▶ Task description:
Word for word, retype the lines from the one containing "(277, 286) = (242, 329): turquoise" to the one containing "camera: 10 degrees right, 5 degrees up" below, keeping both end lines and dropping the pictures.

▶ Information provided:
↓
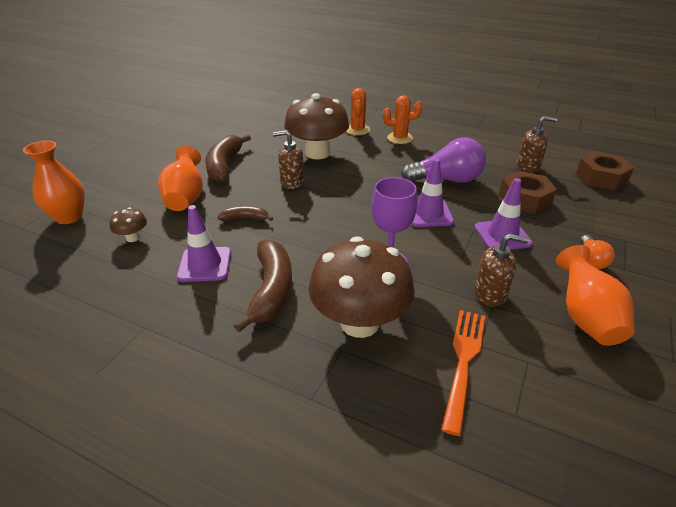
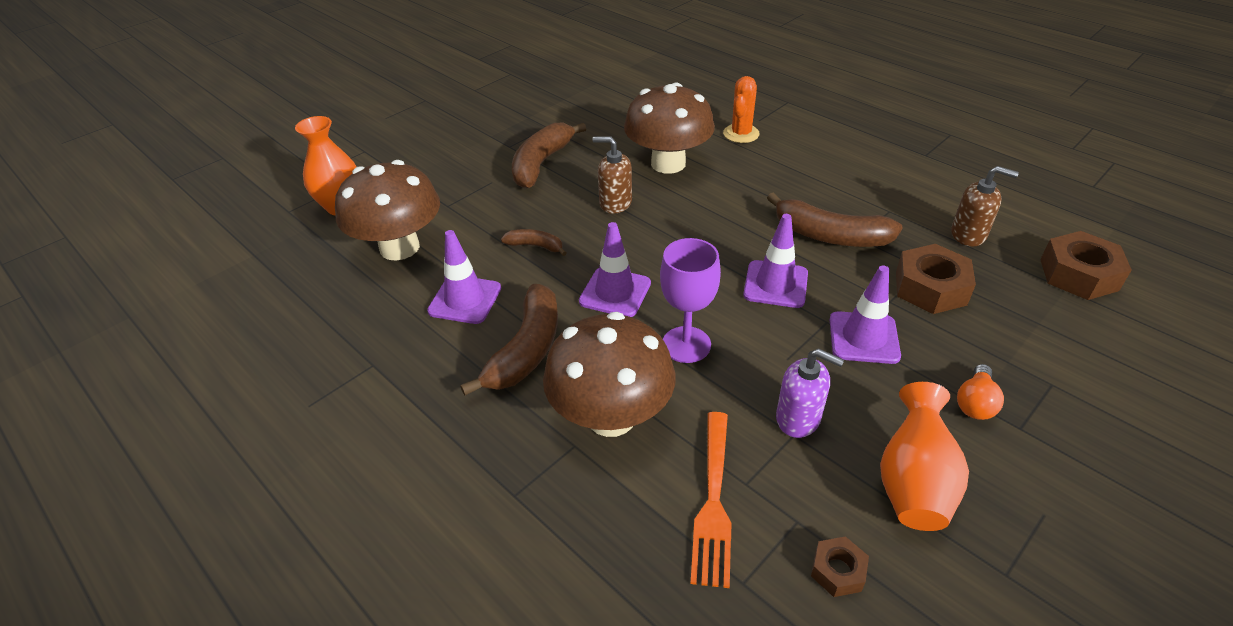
camera: 20 degrees right, 5 degrees up
(133, 237) = (399, 247): brown mushroom -> brown mushroom, size x2.34
(186, 198) = (477, 204): orange vase -> none
(320, 238) = (615, 292): none -> purple traffic cone
(400, 138) = (795, 156): orange cactus -> none
(447, 180) = (830, 236): purple light bulb -> brown banana
(463, 362) = (713, 500): orange fork -> orange fork turned 150 degrees clockwise
(490, 294) = (798, 418): brown soap dispenser -> purple soap dispenser
(573, 388) = (837, 571): none -> brown nut

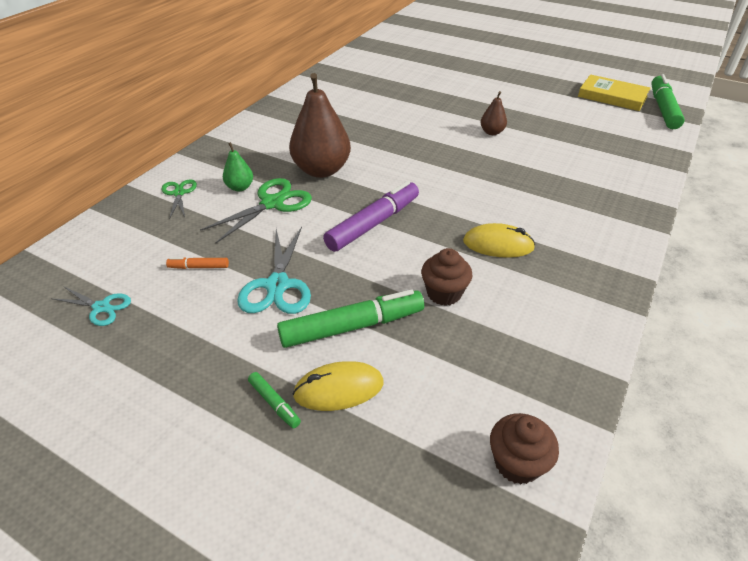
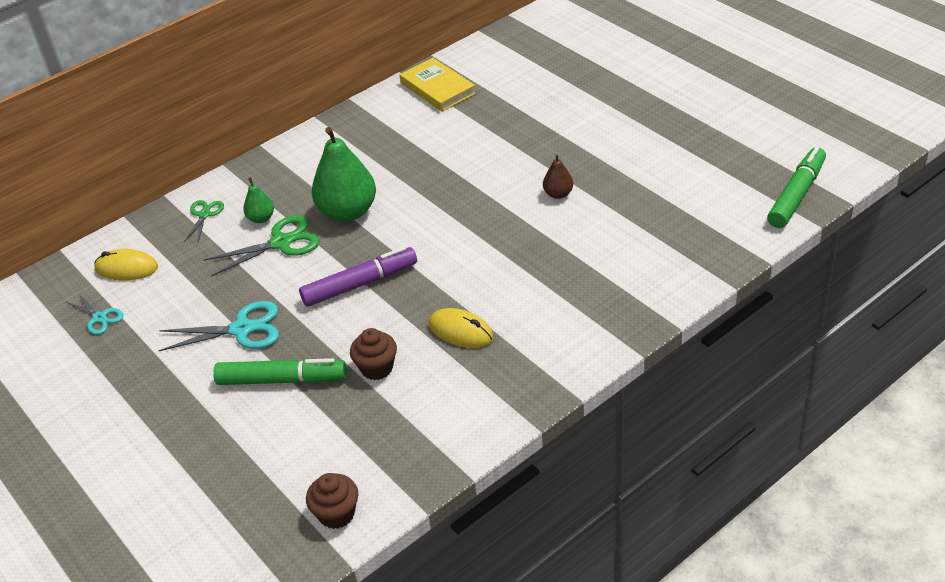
camera: 25 degrees right, 0 degrees up
(199, 267) = (188, 297): orange marker -> none
(274, 403) = (190, 426): green marker -> none
(277, 286) = (242, 329): turquoise scissors -> turquoise scissors turned 120 degrees counterclockwise
(321, 170) = (348, 212): brown pear -> green pear
(339, 389) = (242, 428): yellow mouse -> yellow mouse (126, 268)
(612, 96) = (749, 165): yellow book -> yellow book (437, 88)

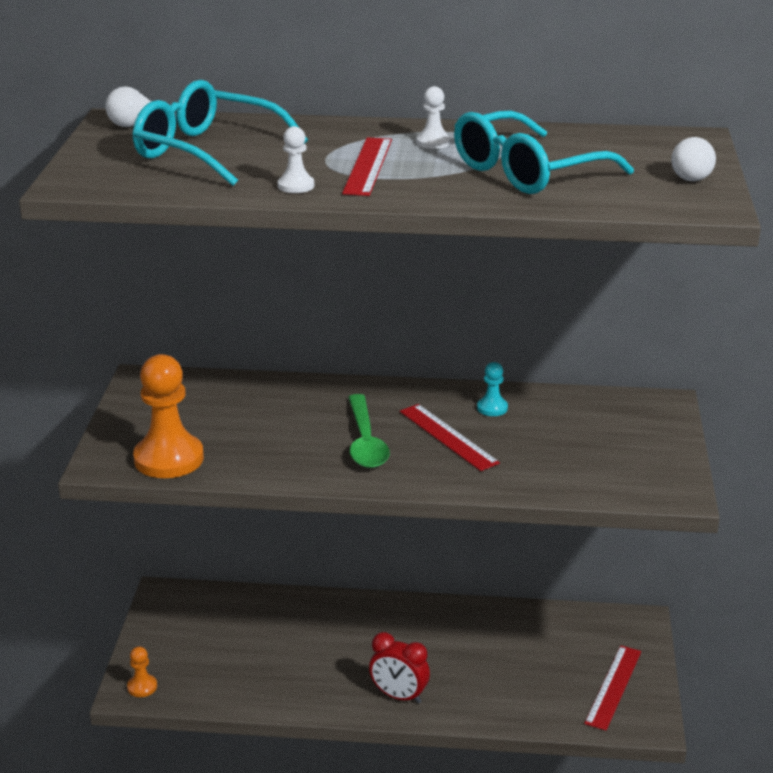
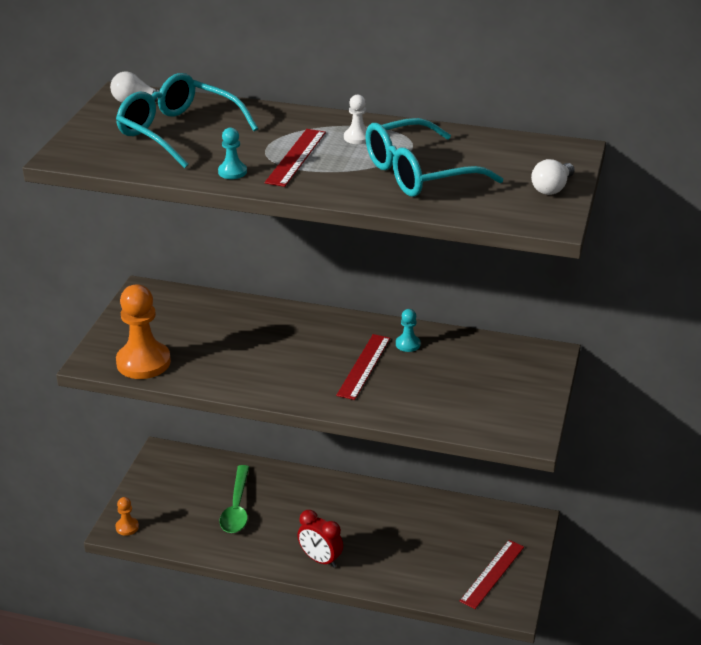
camera: 10 degrees right, 5 degrees up
(296, 186) = (232, 172): white pawn -> turquoise pawn
(365, 442) = (298, 364): green spoon -> green spoon (236, 507)
(448, 437) = (364, 366): red ruler -> red ruler turned 45 degrees clockwise

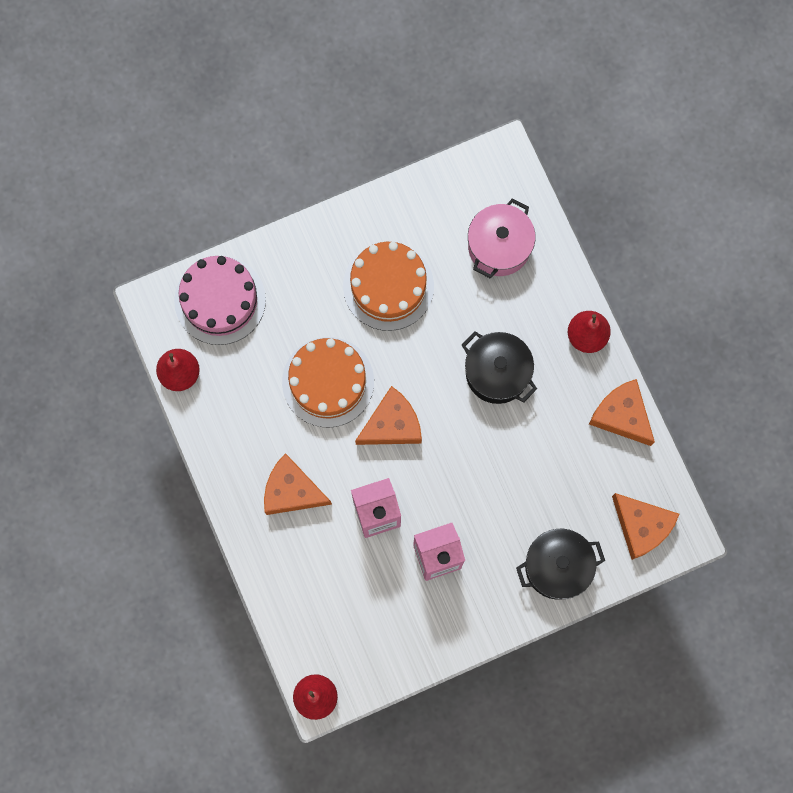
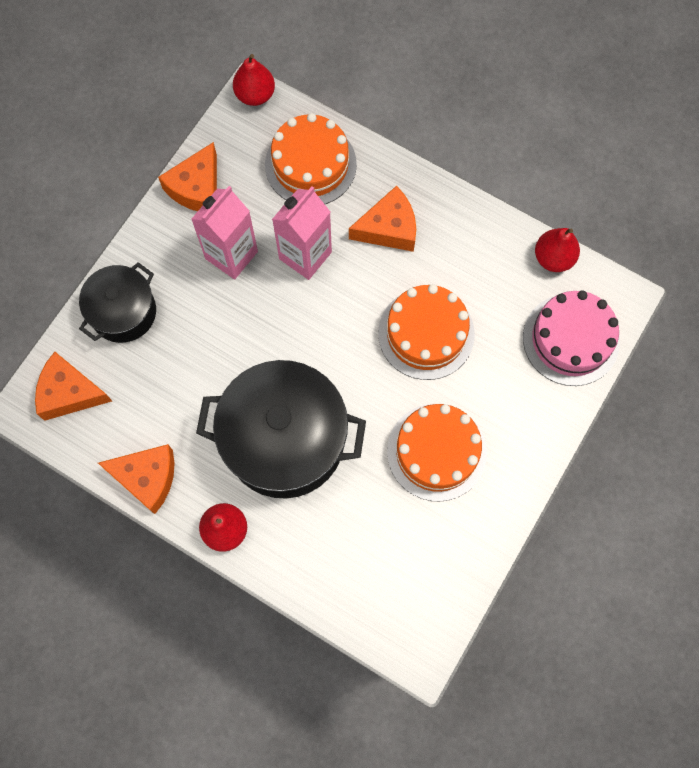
camera: 145 degrees right, 5 degrees down
(315, 594) = (310, 164): none -> orange cake
(392, 424) = (345, 335): orange cheese -> orange cheese (197, 188)
(497, 373) = (285, 440): black pot -> black pot, size x1.73
(499, 246) = (363, 559): pink pot -> none

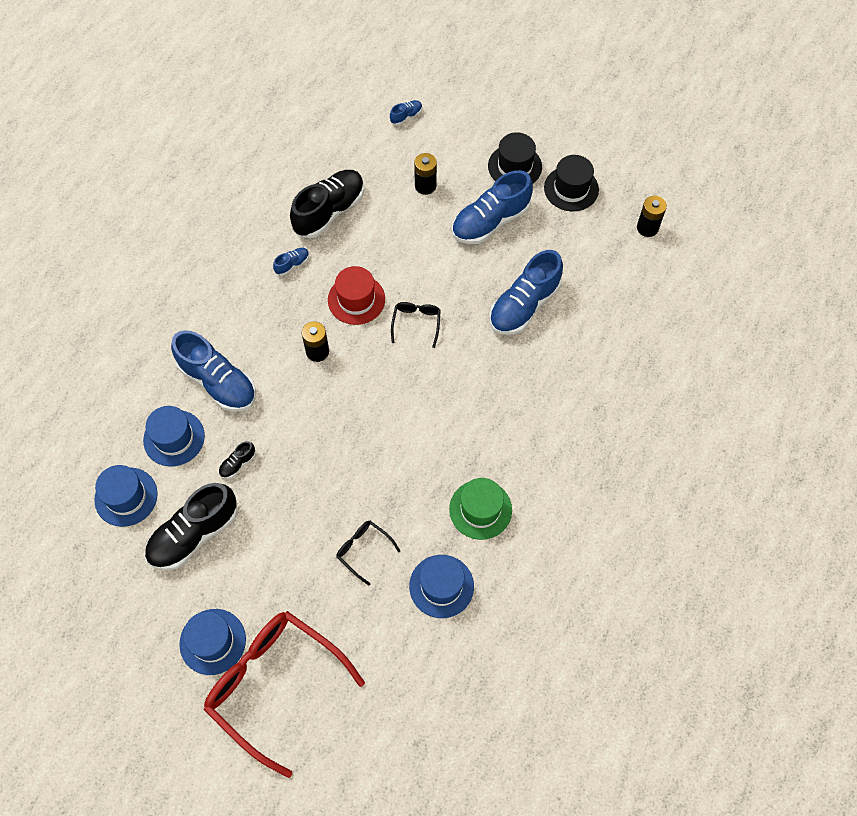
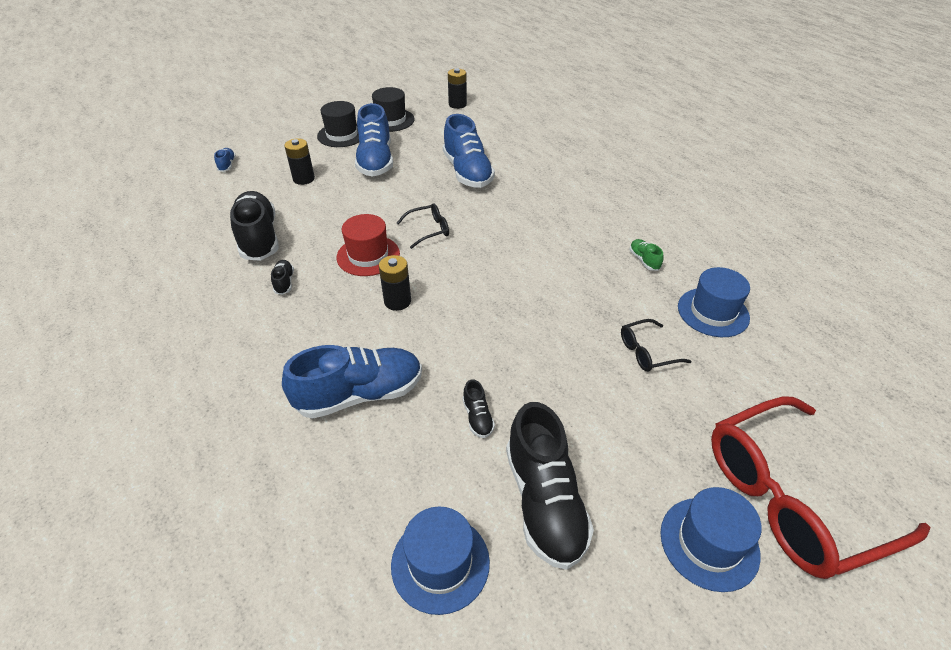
camera: 60 degrees left, 20 degrees down
(174, 438) = (396, 468): blue hat -> none
(292, 264) = (284, 282): blue shoe -> black shoe
(416, 323) = (429, 230): black glasses -> black glasses turned 120 degrees clockwise
(480, 509) = (644, 260): green hat -> green shoe

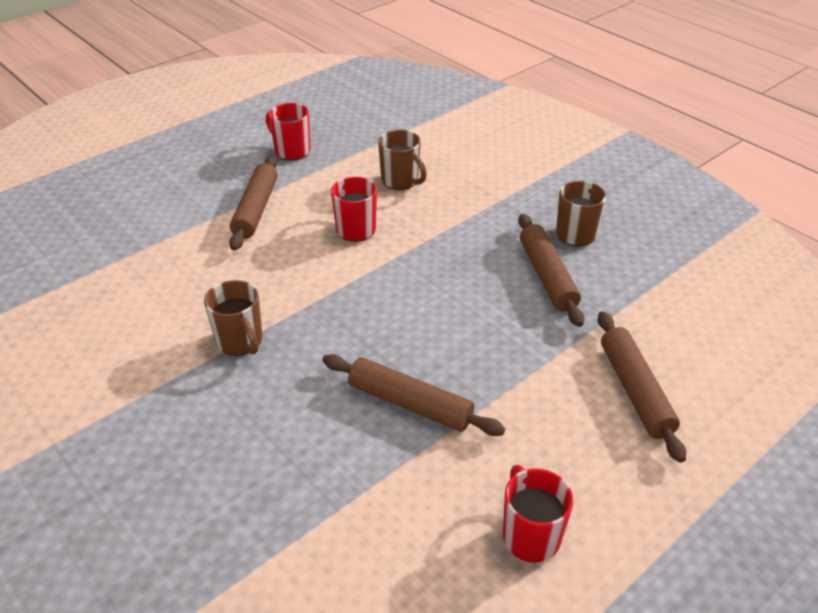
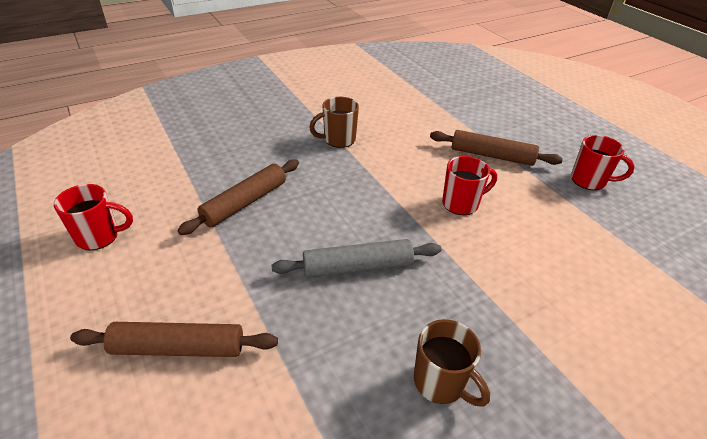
camera: 100 degrees right, 0 degrees up
(291, 151) = (589, 181): red mug -> red mug turned 60 degrees clockwise
(401, 181) = (545, 245): brown mug -> none
(478, 290) = (358, 267): none -> grey rolling pin
(547, 276) = (366, 327): brown rolling pin -> none

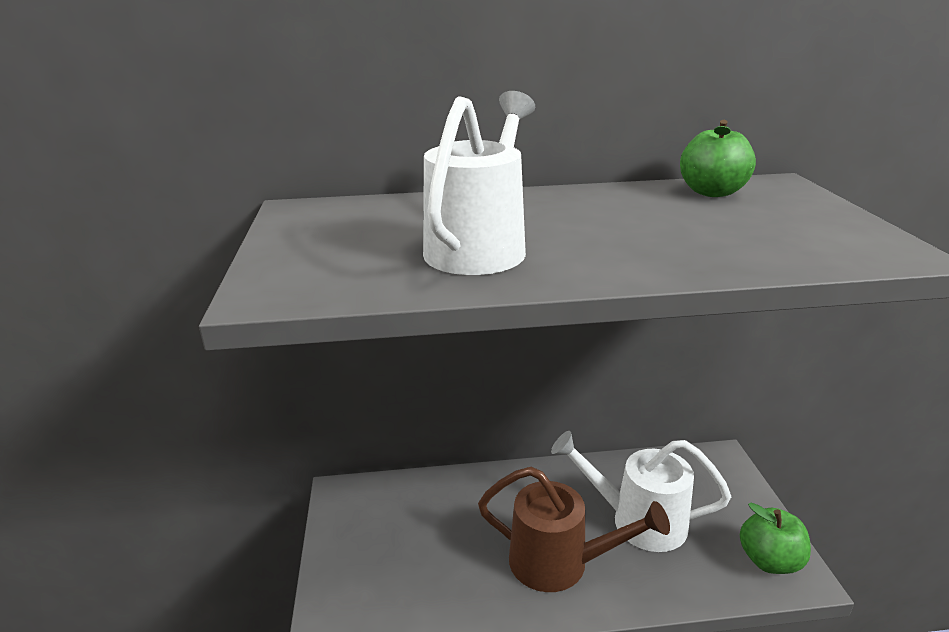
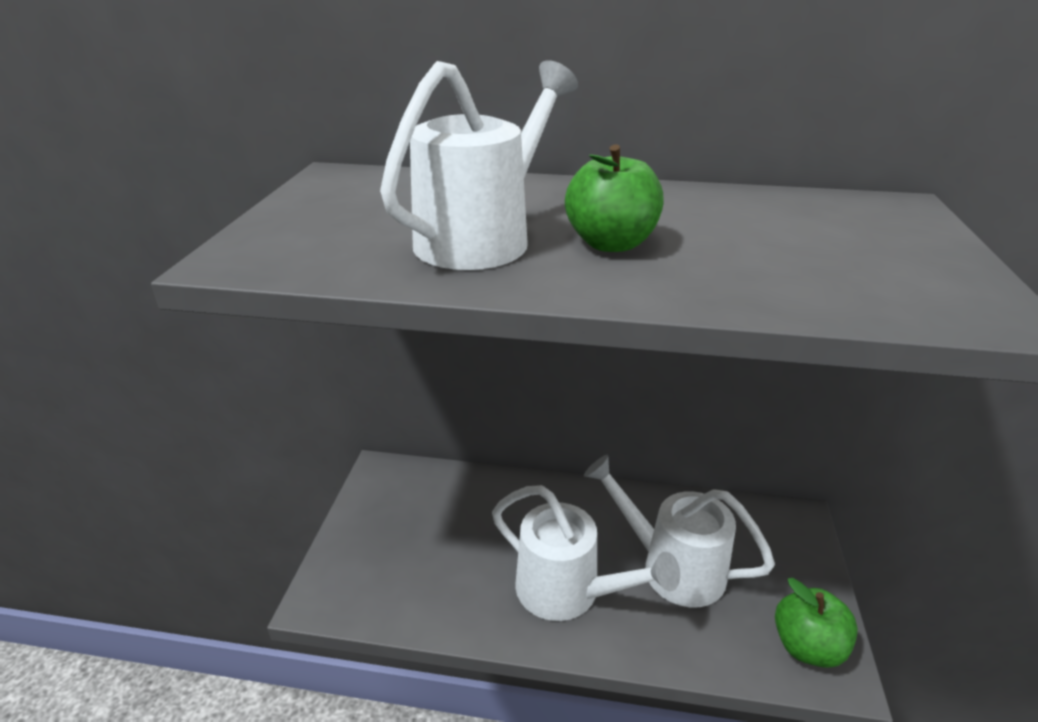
camera: 15 degrees right, 5 degrees up
(561, 563) = (569, 592): brown watering can -> white watering can
(712, 192) = (803, 206): green apple -> green apple (611, 243)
↑
▶ Expected output:
(277, 286) = (242, 329): turquoise scissors -> turquoise scissors turned 120 degrees counterclockwise
(321, 170) = (348, 212): brown pear -> green pear
(339, 389) = (242, 428): yellow mouse -> yellow mouse (126, 268)
(612, 96) = (749, 165): yellow book -> yellow book (437, 88)

camera: 10 degrees right, 5 degrees up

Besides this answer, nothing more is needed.